Input for this task —
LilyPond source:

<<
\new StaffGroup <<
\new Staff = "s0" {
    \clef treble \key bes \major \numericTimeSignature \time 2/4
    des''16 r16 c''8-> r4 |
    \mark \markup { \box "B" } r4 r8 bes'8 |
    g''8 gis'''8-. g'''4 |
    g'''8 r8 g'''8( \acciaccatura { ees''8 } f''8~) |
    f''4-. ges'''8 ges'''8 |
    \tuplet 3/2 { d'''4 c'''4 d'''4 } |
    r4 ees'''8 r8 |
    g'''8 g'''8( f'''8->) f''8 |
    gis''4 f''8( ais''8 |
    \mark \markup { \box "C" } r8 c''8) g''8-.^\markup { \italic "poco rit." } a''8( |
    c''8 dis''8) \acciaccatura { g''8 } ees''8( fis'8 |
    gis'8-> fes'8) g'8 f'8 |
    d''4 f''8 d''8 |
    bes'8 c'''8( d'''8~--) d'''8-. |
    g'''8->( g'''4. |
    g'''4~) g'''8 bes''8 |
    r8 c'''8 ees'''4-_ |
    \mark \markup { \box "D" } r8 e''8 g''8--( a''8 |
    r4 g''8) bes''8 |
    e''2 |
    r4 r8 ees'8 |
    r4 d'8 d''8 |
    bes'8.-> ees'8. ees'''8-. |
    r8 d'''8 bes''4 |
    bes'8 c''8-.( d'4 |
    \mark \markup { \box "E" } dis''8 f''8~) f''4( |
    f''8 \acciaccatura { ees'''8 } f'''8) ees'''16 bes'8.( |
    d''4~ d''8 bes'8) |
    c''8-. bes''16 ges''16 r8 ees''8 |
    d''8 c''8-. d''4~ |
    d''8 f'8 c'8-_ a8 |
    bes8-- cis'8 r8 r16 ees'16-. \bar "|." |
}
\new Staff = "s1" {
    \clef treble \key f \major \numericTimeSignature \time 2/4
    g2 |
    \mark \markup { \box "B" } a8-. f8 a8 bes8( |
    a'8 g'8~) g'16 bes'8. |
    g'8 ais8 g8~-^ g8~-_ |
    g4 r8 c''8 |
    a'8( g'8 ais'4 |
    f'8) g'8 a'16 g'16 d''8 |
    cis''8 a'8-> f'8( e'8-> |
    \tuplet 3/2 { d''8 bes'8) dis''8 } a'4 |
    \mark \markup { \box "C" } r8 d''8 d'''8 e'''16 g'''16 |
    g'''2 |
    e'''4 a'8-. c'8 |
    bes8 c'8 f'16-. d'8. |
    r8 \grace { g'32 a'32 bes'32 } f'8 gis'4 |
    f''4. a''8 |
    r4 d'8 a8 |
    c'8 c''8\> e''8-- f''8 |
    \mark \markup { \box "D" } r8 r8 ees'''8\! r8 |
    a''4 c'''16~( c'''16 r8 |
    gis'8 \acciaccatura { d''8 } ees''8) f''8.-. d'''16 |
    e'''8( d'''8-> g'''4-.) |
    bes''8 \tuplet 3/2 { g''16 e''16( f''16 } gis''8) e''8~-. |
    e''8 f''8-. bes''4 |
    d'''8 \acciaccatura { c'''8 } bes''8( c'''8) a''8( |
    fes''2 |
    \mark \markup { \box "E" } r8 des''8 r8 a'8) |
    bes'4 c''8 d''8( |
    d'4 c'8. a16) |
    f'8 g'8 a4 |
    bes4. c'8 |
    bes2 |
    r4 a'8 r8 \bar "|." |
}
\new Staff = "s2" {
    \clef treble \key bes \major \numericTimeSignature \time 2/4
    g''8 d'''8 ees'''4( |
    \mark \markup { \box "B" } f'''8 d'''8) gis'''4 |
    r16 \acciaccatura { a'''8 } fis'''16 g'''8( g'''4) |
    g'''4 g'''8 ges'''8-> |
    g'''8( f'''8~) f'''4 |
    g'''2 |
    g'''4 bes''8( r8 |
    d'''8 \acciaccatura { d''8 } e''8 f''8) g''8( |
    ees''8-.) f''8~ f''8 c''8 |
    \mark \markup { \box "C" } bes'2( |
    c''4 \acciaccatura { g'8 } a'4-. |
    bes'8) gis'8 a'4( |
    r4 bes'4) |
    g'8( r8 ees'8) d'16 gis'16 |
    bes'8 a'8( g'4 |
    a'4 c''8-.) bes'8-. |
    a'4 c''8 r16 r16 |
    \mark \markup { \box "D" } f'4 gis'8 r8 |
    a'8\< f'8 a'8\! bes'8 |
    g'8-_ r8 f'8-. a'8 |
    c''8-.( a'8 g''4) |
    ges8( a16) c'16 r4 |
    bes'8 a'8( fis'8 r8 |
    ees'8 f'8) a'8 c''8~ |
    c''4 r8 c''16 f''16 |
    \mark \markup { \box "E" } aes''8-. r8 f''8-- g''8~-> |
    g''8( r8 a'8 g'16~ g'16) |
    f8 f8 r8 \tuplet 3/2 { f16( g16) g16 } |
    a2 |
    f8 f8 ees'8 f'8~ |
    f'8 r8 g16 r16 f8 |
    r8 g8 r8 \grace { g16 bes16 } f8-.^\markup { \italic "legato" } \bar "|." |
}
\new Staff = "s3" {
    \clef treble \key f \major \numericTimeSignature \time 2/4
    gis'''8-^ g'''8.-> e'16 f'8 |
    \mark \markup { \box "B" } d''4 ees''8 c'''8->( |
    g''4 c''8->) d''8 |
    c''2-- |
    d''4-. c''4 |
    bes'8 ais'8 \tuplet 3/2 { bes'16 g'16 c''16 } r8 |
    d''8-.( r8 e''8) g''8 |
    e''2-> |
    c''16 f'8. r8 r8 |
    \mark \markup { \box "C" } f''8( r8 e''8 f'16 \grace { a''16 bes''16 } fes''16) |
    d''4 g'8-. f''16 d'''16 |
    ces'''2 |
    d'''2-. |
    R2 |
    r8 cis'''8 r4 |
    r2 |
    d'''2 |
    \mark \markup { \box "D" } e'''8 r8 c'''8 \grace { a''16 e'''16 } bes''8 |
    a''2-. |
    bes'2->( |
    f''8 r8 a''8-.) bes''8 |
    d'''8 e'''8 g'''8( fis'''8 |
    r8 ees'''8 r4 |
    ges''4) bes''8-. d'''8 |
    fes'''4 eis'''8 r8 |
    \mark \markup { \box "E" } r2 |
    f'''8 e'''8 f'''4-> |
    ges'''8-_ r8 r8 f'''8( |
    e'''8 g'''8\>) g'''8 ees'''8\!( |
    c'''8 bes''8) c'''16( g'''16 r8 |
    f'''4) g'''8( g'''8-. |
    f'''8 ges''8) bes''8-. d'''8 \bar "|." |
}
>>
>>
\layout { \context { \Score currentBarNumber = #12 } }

Your objective — Report each line of the data above that contains the string "italic", treating uppercase and lowercase as different.

Full response —
    \mark \markup { \box "C" } r8 c''8) g''8-.^\markup { \italic "poco rit." } a''8( |
    r8 g8 r8 \grace { g16 bes16 } f8-.^\markup { \italic "legato" } \bar "|." |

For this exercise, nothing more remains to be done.